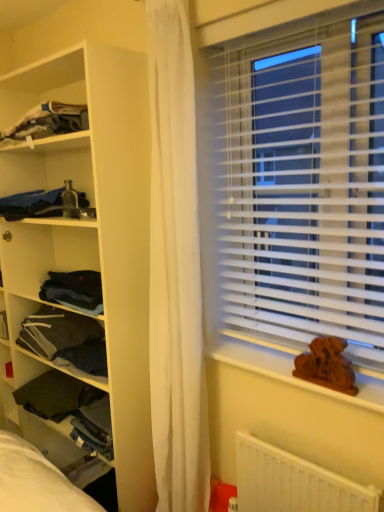
Find the location of a particular element. The image size is (384, 512). free point above wooden carving at lower right (from a real-world perspective) is located at coordinates (283, 362).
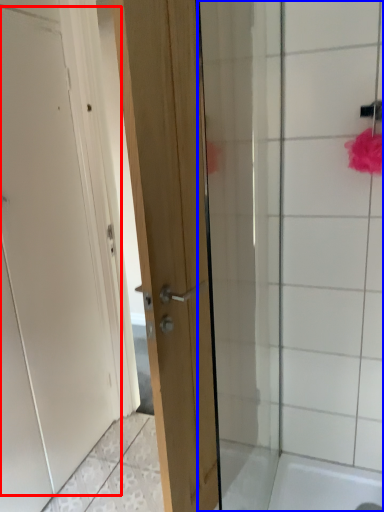
Question: Which point is closer to the camera, door (highlighted by a red box) or shower door (highlighted by a blue box)?

Choices:
 (A) door
 (B) shower door

Answer: (A)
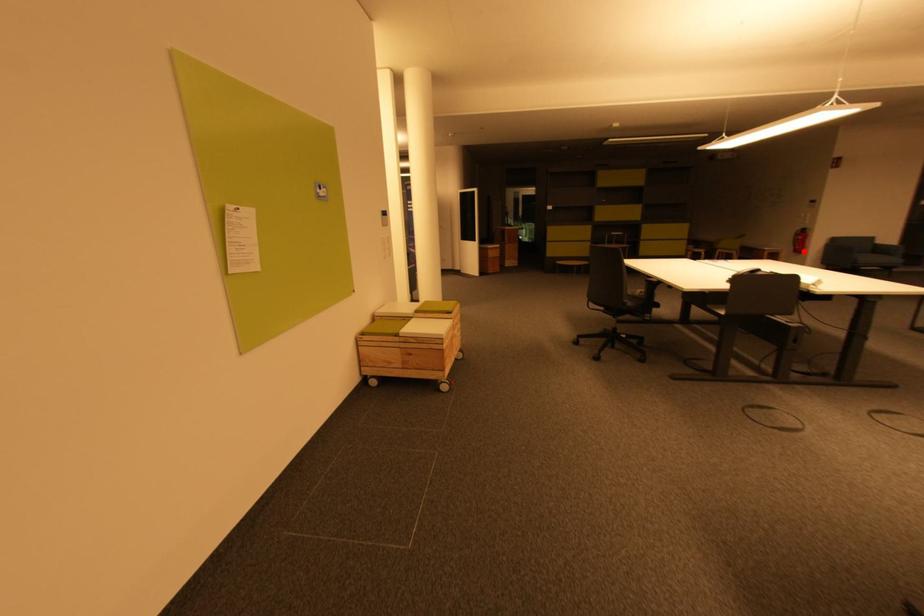
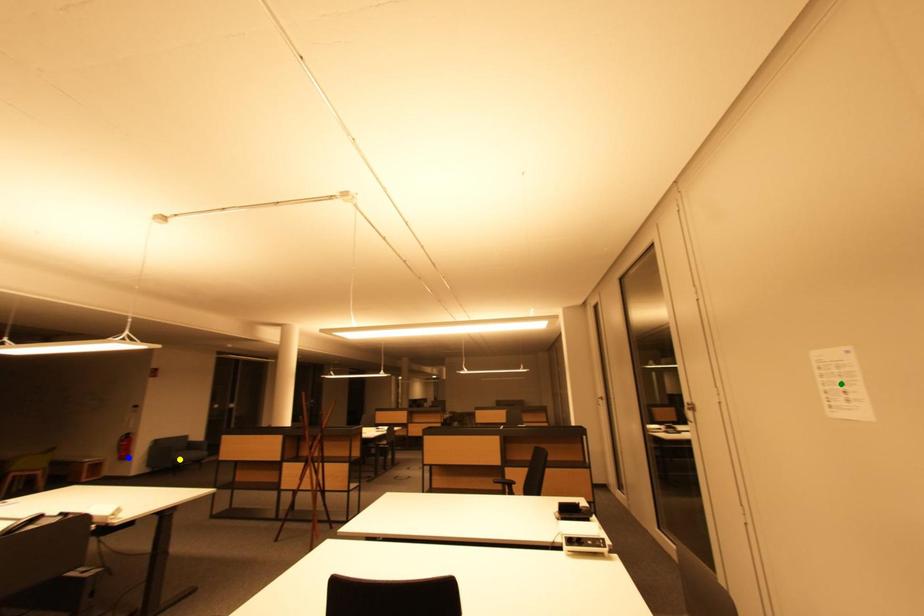
Question: I am providing you with two images of the same scene from different viewpoints. A red point is marked on the first image. You are given multiple points on the second image. Which mark in image 2 goes with the point in image 1?

Choices:
 (A) blue point
 (B) green point
 (C) yellow point

Answer: (A)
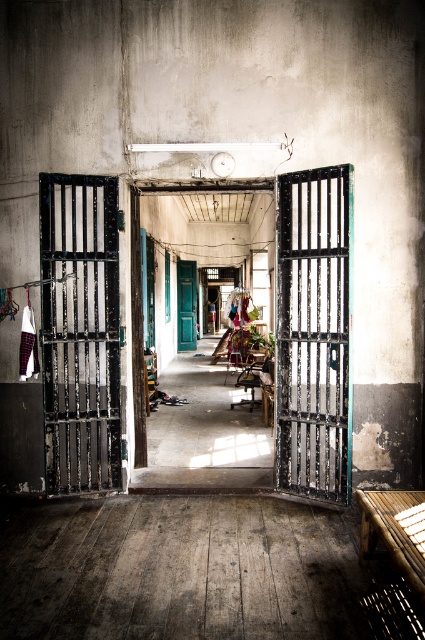
Question: Considering the real-world distances, which object is closest to the black metal bars at center?

Choices:
 (A) green wooden door at center
 (B) black metal gate at center

Answer: (B)

Question: Does black metal bars at center appear on the right side of black metal gate at center?

Choices:
 (A) no
 (B) yes

Answer: (A)

Question: Is black metal bars at center behind green wooden door at center?

Choices:
 (A) yes
 (B) no

Answer: (B)

Question: Which point is farther from the camera taking this photo?

Choices:
 (A) (45, 448)
 (B) (183, 284)
 (C) (328, 492)

Answer: (B)

Question: Which point is closer to the camera?

Choices:
 (A) green wooden door at center
 (B) black metal gate at center
 (C) black metal bars at center

Answer: (B)

Question: Can you confirm if black metal gate at center is positioned above green wooden door at center?

Choices:
 (A) yes
 (B) no

Answer: (B)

— Problem requirements —
Collect every line of the items above that contains the string "shower", and copy each of those lines in full. Case counts.

— Written solution —
Question: Which point is closer to the camera, door (highlighted by a red box) or shower door (highlighted by a blue box)?
 (B) shower door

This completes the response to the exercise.